Problem requirements | Count the lines in the data below that include the word "pâtisserie", then state the total and nothing besides.

Source material |

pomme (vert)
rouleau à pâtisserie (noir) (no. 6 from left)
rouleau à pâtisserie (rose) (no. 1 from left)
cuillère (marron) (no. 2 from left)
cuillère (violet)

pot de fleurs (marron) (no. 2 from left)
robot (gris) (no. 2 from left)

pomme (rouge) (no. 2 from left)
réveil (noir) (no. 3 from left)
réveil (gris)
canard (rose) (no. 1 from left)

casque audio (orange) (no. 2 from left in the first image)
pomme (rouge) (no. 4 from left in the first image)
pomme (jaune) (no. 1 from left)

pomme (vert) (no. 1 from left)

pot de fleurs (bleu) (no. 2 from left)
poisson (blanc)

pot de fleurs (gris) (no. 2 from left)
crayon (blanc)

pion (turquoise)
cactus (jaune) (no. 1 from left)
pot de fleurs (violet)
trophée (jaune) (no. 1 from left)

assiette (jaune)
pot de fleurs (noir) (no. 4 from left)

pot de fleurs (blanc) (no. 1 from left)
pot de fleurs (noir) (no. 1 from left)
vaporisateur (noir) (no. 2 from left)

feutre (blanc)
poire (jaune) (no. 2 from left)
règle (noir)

Completed task | 2